**WHAT IS BEING ASKED:** Nothing but the text of the records belongs in your answer: repeat all of it exactly and leave out the images.

**Extracted records:**
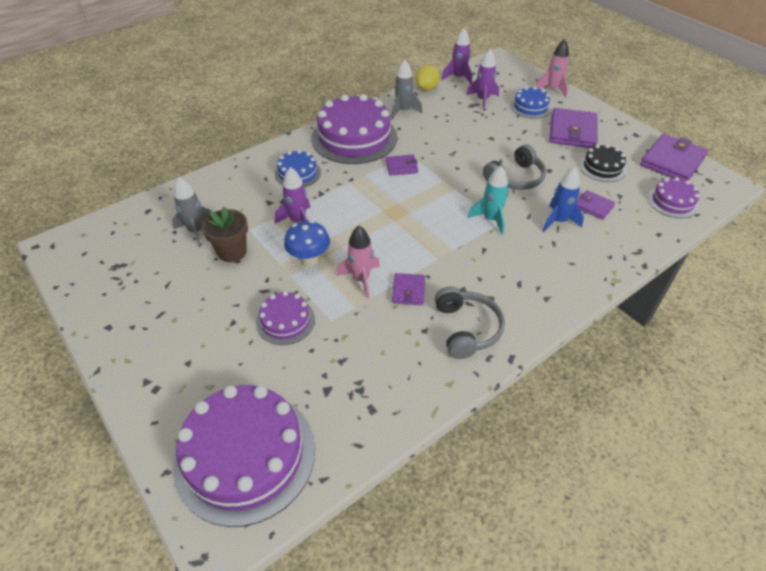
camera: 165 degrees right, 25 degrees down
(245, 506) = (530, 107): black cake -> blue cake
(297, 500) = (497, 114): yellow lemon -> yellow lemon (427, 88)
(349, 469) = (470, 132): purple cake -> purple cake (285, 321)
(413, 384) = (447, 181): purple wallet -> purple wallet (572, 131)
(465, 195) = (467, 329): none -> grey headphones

**YOUR SOLUTION:**
camera: 165 degrees right, 25 degrees down
(245, 506) = (530, 107): black cake -> blue cake
(297, 500) = (497, 114): yellow lemon -> yellow lemon (427, 88)
(349, 469) = (470, 132): purple cake -> purple cake (285, 321)
(413, 384) = (447, 181): purple wallet -> purple wallet (572, 131)
(465, 195) = (467, 329): none -> grey headphones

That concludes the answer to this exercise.